What is expected
In the data, find each line where the word "resized" appears and list that line.

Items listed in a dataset
***

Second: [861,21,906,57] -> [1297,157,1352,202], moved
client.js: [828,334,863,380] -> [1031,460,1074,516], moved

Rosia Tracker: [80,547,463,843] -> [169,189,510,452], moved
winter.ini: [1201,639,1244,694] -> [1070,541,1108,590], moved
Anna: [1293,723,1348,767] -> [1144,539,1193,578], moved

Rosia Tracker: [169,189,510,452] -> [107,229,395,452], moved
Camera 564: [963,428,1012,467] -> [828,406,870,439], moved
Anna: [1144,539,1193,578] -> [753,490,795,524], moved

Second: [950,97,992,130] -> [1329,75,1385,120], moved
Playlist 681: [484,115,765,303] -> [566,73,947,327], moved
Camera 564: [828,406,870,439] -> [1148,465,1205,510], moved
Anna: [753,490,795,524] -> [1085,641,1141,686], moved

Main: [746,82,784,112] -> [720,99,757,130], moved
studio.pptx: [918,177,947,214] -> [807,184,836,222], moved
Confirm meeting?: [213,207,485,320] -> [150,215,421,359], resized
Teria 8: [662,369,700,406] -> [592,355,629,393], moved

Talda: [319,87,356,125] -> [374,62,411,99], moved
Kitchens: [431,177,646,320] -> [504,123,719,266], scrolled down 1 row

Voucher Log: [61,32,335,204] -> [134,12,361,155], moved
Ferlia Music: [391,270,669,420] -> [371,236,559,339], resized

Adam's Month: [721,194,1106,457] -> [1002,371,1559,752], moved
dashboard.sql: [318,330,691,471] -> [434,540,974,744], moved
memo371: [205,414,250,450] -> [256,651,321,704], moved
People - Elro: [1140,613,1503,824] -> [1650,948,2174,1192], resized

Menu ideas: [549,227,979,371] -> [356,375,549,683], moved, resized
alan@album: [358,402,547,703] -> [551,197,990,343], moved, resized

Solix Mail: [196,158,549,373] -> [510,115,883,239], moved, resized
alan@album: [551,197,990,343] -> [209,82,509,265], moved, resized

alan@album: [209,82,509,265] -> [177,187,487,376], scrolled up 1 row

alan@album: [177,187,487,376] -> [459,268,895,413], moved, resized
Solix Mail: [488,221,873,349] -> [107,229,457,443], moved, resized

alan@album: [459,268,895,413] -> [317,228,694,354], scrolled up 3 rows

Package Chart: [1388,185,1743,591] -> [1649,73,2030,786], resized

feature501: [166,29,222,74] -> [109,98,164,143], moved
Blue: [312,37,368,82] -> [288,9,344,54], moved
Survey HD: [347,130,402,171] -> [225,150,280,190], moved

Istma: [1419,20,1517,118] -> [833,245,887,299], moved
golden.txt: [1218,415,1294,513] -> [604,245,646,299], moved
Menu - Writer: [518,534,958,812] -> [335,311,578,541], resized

***

Task answer
Confirm meeting?: [213,207,485,320] -> [150,215,421,359], resized
Ferlia Music: [391,270,669,420] -> [371,236,559,339], resized
People - Elro: [1140,613,1503,824] -> [1650,948,2174,1192], resized
Menu ideas: [549,227,979,371] -> [356,375,549,683], moved, resized
alan@album: [358,402,547,703] -> [551,197,990,343], moved, resized
Solix Mail: [196,158,549,373] -> [510,115,883,239], moved, resized
alan@album: [551,197,990,343] -> [209,82,509,265], moved, resized
alan@album: [177,187,487,376] -> [459,268,895,413], moved, resized
Solix Mail: [488,221,873,349] -> [107,229,457,443], moved, resized
Package Chart: [1388,185,1743,591] -> [1649,73,2030,786], resized
Menu - Writer: [518,534,958,812] -> [335,311,578,541], resized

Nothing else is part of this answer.